THE TASK:
Only the lines that contain the string "pink" belong in the answer; pull them from the records.

INPUT RECORDS:
☆ ☆ ☆

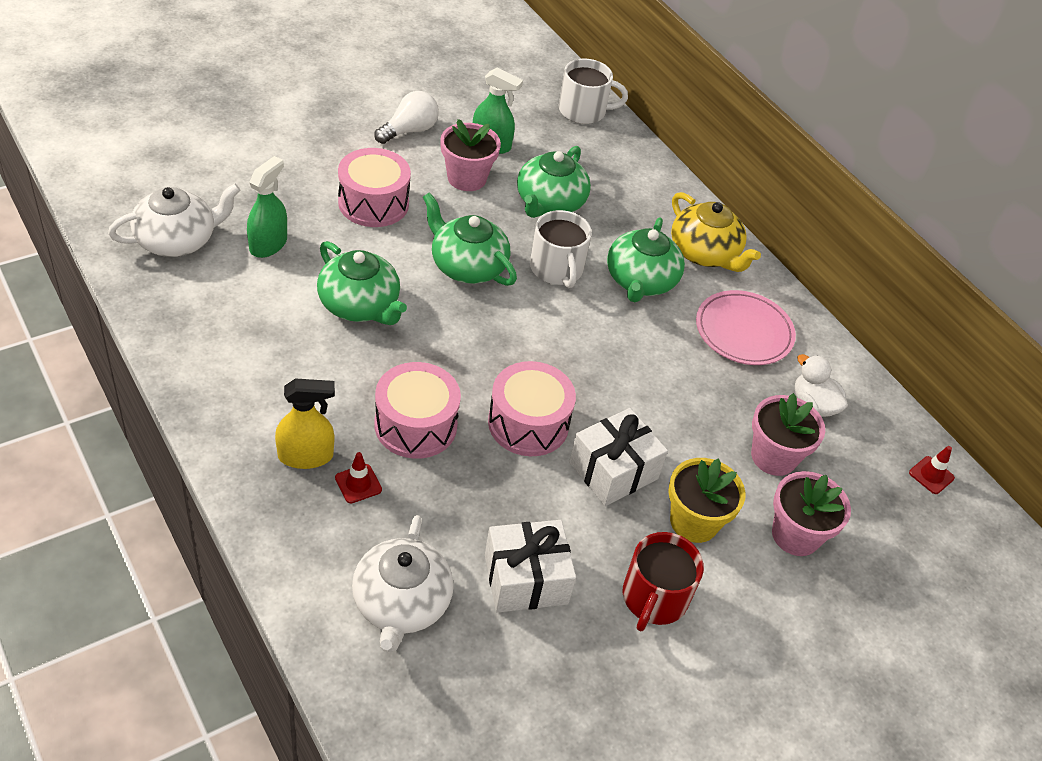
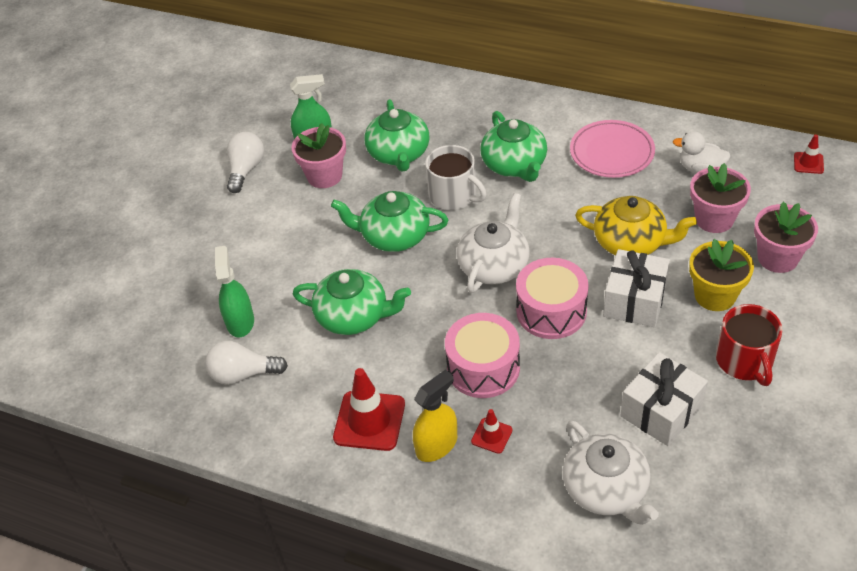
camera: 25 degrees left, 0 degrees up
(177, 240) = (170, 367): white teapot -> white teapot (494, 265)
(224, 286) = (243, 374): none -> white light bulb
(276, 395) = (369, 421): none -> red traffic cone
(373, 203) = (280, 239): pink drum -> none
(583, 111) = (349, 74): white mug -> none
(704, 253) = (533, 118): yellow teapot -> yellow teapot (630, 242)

☆ ☆ ☆

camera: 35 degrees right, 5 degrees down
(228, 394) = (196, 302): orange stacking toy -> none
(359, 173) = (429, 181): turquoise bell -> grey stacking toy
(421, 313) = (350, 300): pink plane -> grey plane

☆ ☆ ☆

FINISHED TASK:
(373, 203) = (280, 239): pink drum -> none
(421, 313) = (350, 300): pink plane -> grey plane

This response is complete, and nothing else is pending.